Task description: If a line in the data contains "Preferences", copy it out.

The input:
* * *
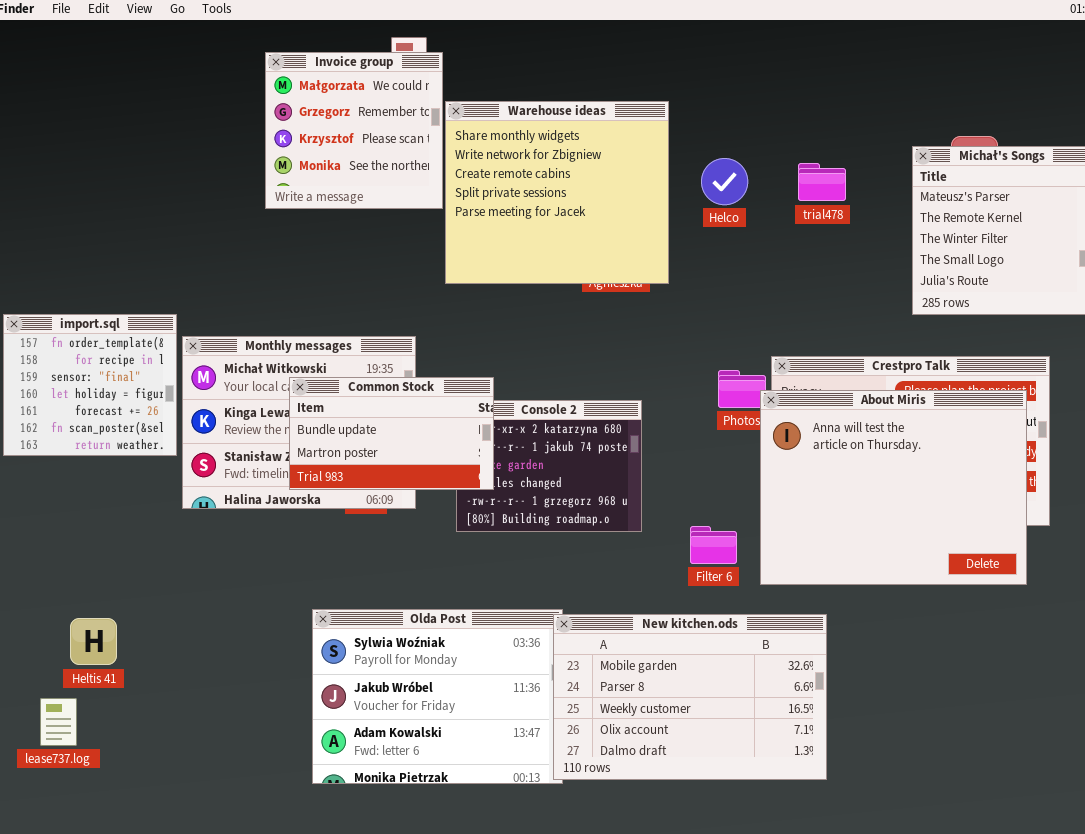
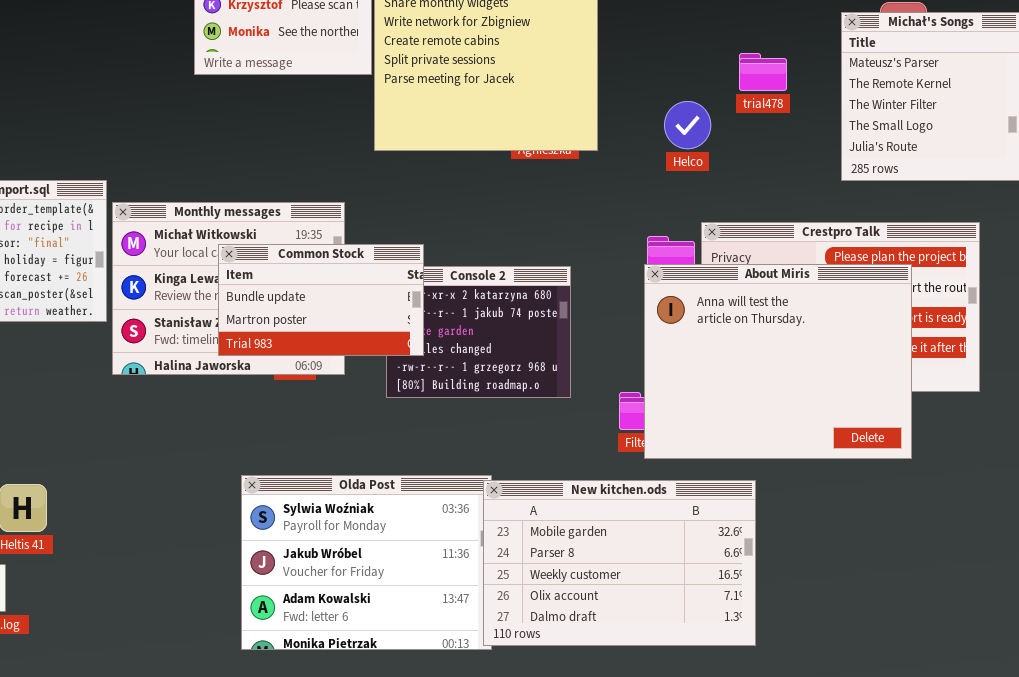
Helco: [701,158,748,205] -> [664,101,711,149], moved
trial478: [798,163,846,201] -> [739,53,787,91], moved
About Miris: [760,390,1027,585] -> [644,264,912,459], moved

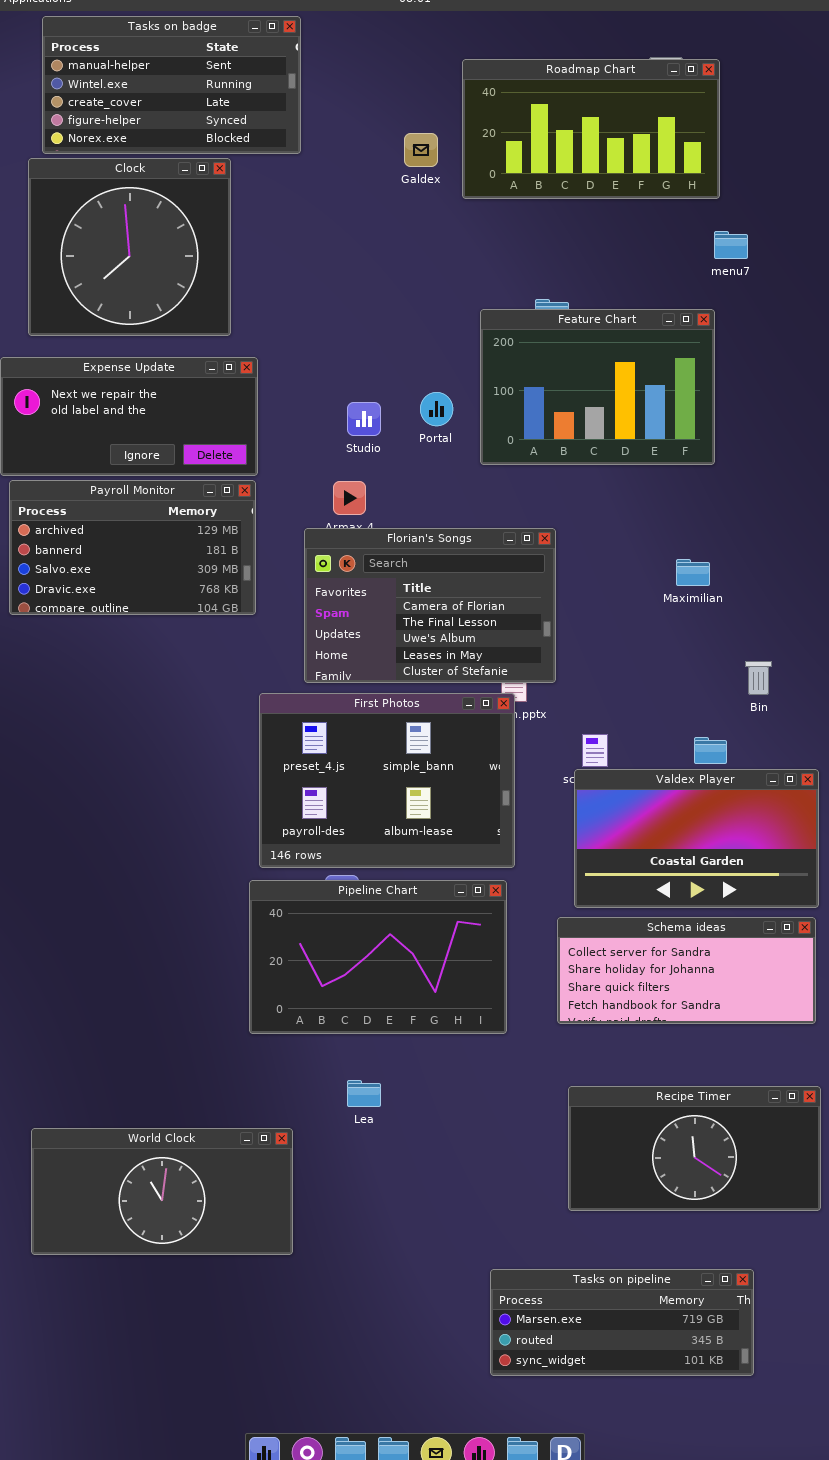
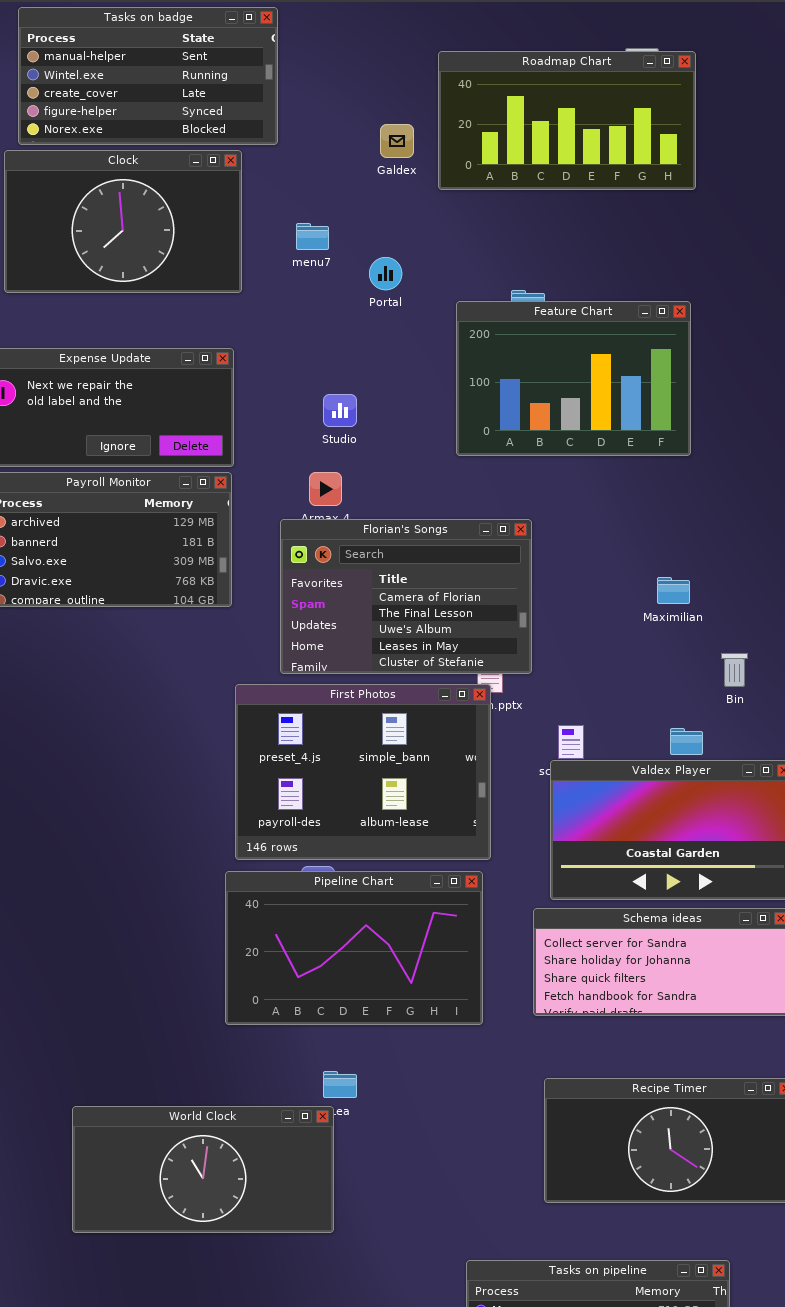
Clock: [28,158,231,336] -> [4,150,242,293], resized
menu7: [714,231,748,259] -> [296,223,329,250], moved
Portal: [420,392,453,426] -> [369,257,402,290], moved
Maximilian: [676,559,710,586] -> [657,577,690,604], moved
World Clock: [31,1128,293,1255] -> [72,1106,334,1233], moved

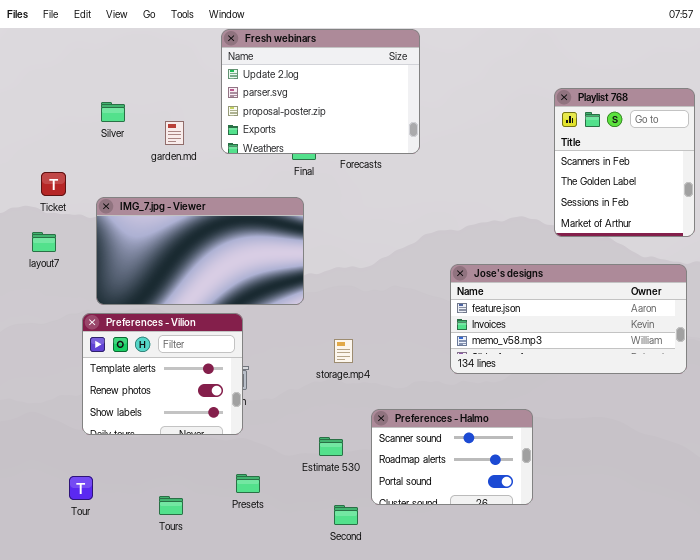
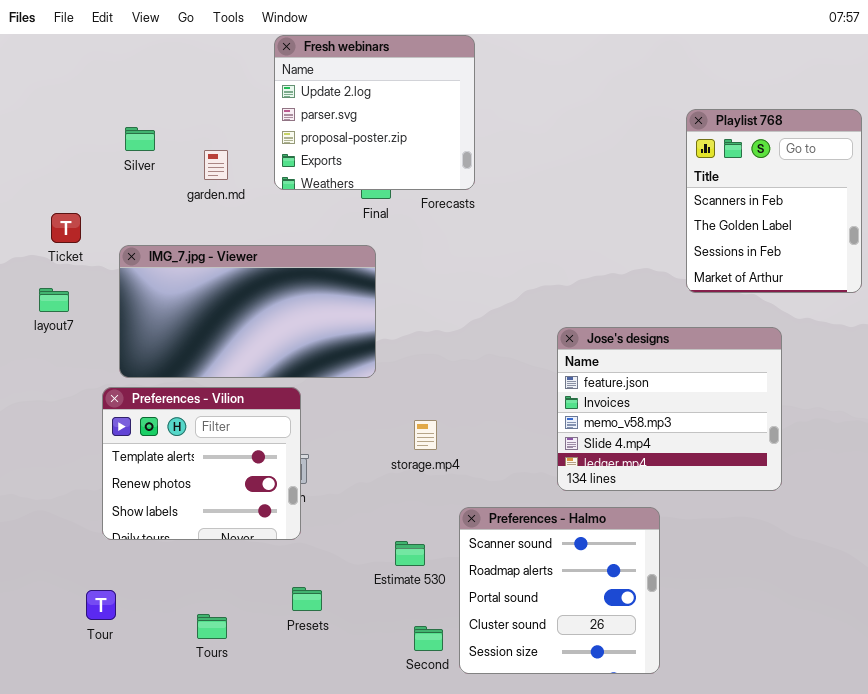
Fresh webinars: [221,29,420,154] -> [274,35,475,190], resized
Jose's designs: [450,264,687,374] -> [557,327,782,491], resized
Preferences - Halmo: [371,409,533,505] -> [459,507,660,674], resized

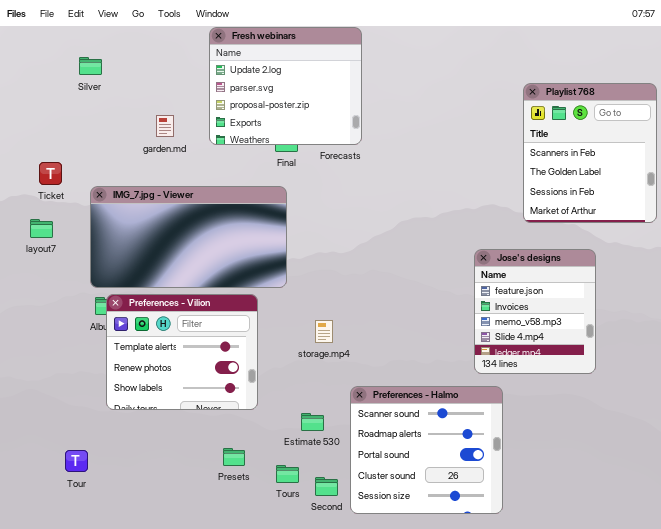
Silver: [125,127,155,151] -> [79,57,102,75], moved
Jose's designs: [557,327,782,491] -> [474,249,596,374], resized
Preferences - Vilion: [102,387,301,540] -> [106,294,258,410], moved
Tours: [197,614,227,639] -> [276,465,299,483], moved

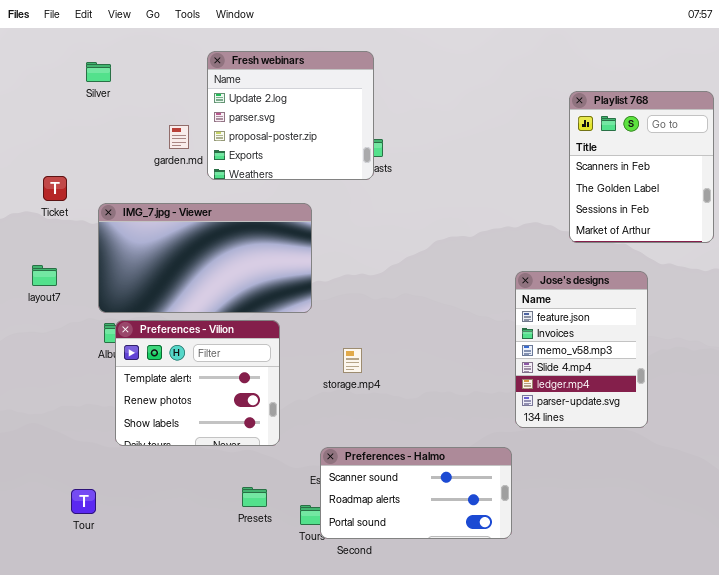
Fresh webinars: [209,27,362,145] -> [207,51,374,180], moved
layout7: [30,219,53,238] -> [32,265,57,286], moved
Jose's designs: [474,249,596,374] -> [515,271,648,428], resized
Preferences - Halmo: [350,386,503,514] -> [320,447,512,539], moved, resized

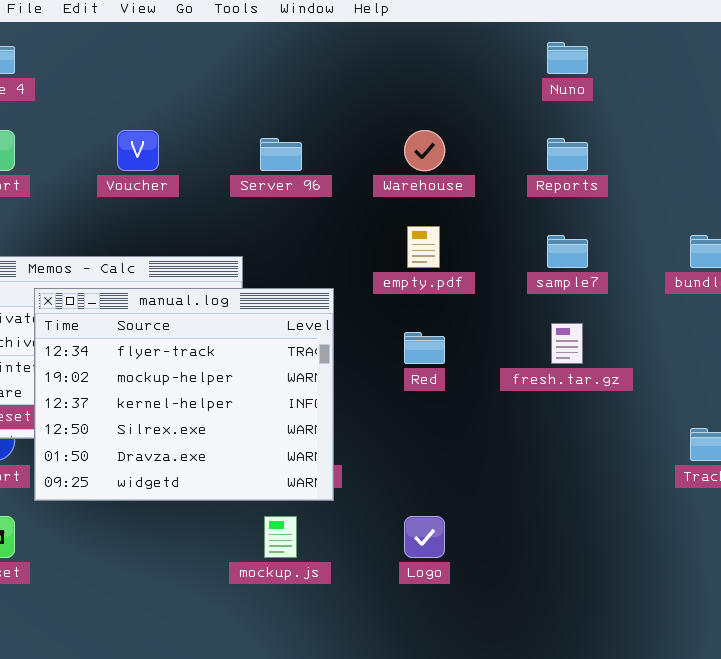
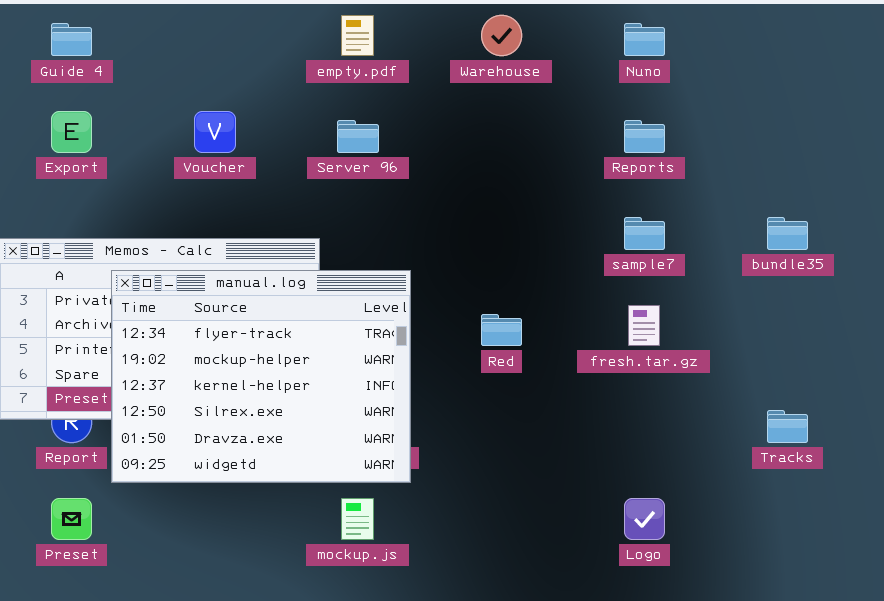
Warehouse: [404,130,445,171] -> [481,15,522,56], moved
empty.pdf: [407,226,440,268] -> [341,15,374,56], moved
Logo: [404,516,445,558] -> [624,498,665,540], moved

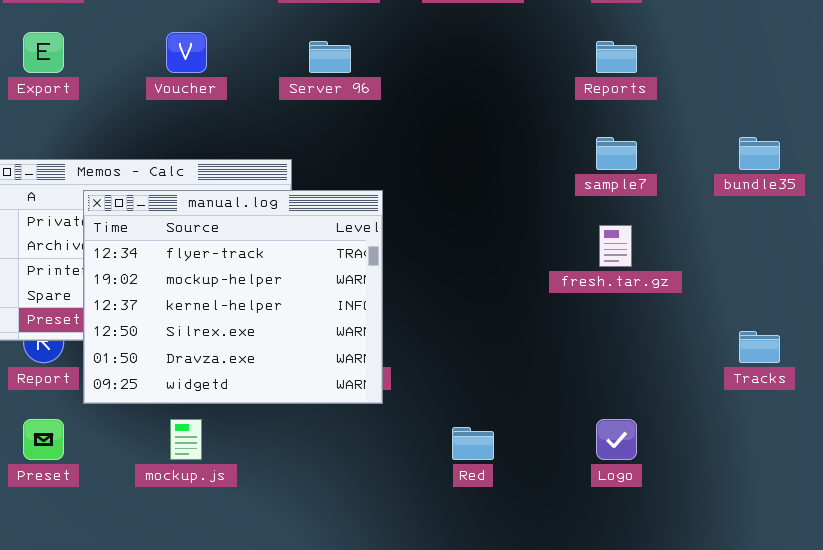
Red: [481,314,522,346] -> [452,427,494,460], moved
mockup.js: [341,498,374,540] -> [170,419,202,460], moved

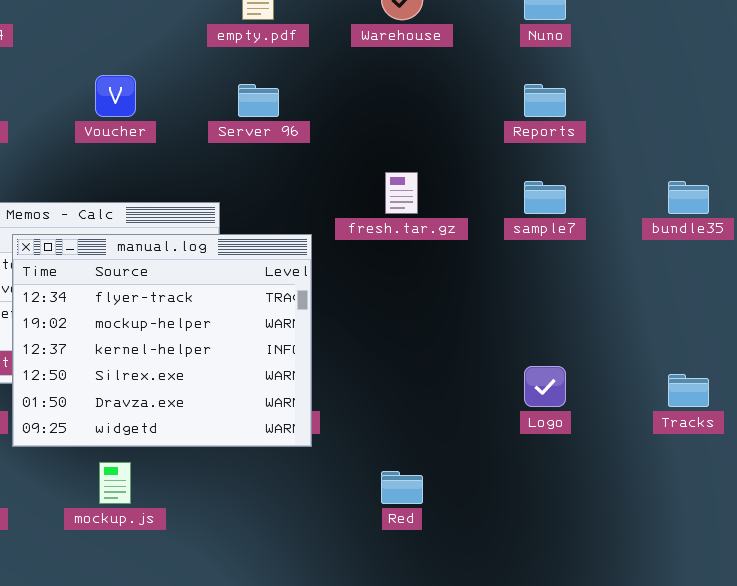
fresh.tar.gz: [599,225,632,267] -> [385,172,418,214], moved
Logo: [596,419,637,460] -> [524,366,566,407], moved

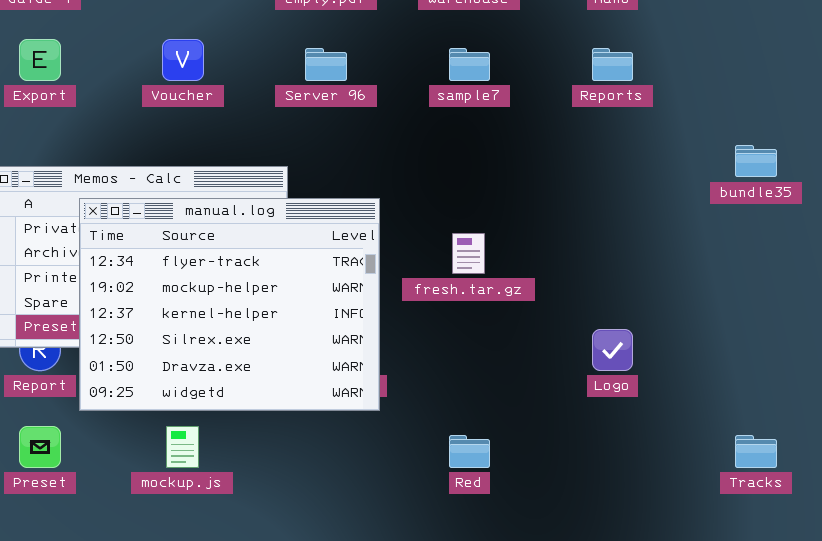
fresh.tar.gz: [385,172,418,214] -> [452,233,485,274], moved
sample7: [524,181,566,214] -> [449,48,490,81], moved
Tracks: [668,374,709,407] -> [735,435,777,468], moved

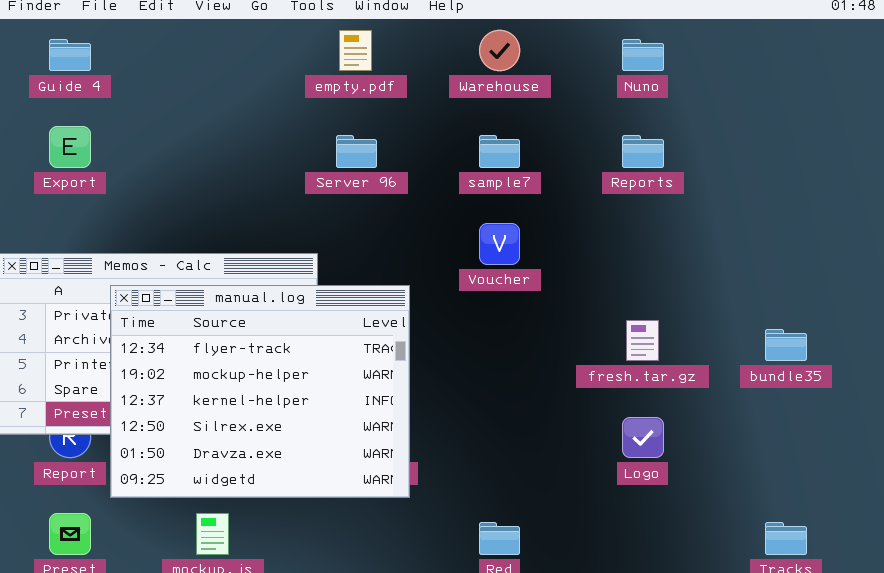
Voucher: [162,39,204,81] -> [479,223,520,265], moved
bundle35: [735,145,777,177] -> [765,329,807,361], moved
fresh.tar.gz: [452,233,485,274] -> [626,320,659,361], moved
* * *
Solution for this task:
Preferences - Halmo: [371,409,533,505] -> [459,507,660,674], resized
Preferences - Vilion: [102,387,301,540] -> [106,294,258,410], moved
Preferences - Halmo: [350,386,503,514] -> [320,447,512,539], moved, resized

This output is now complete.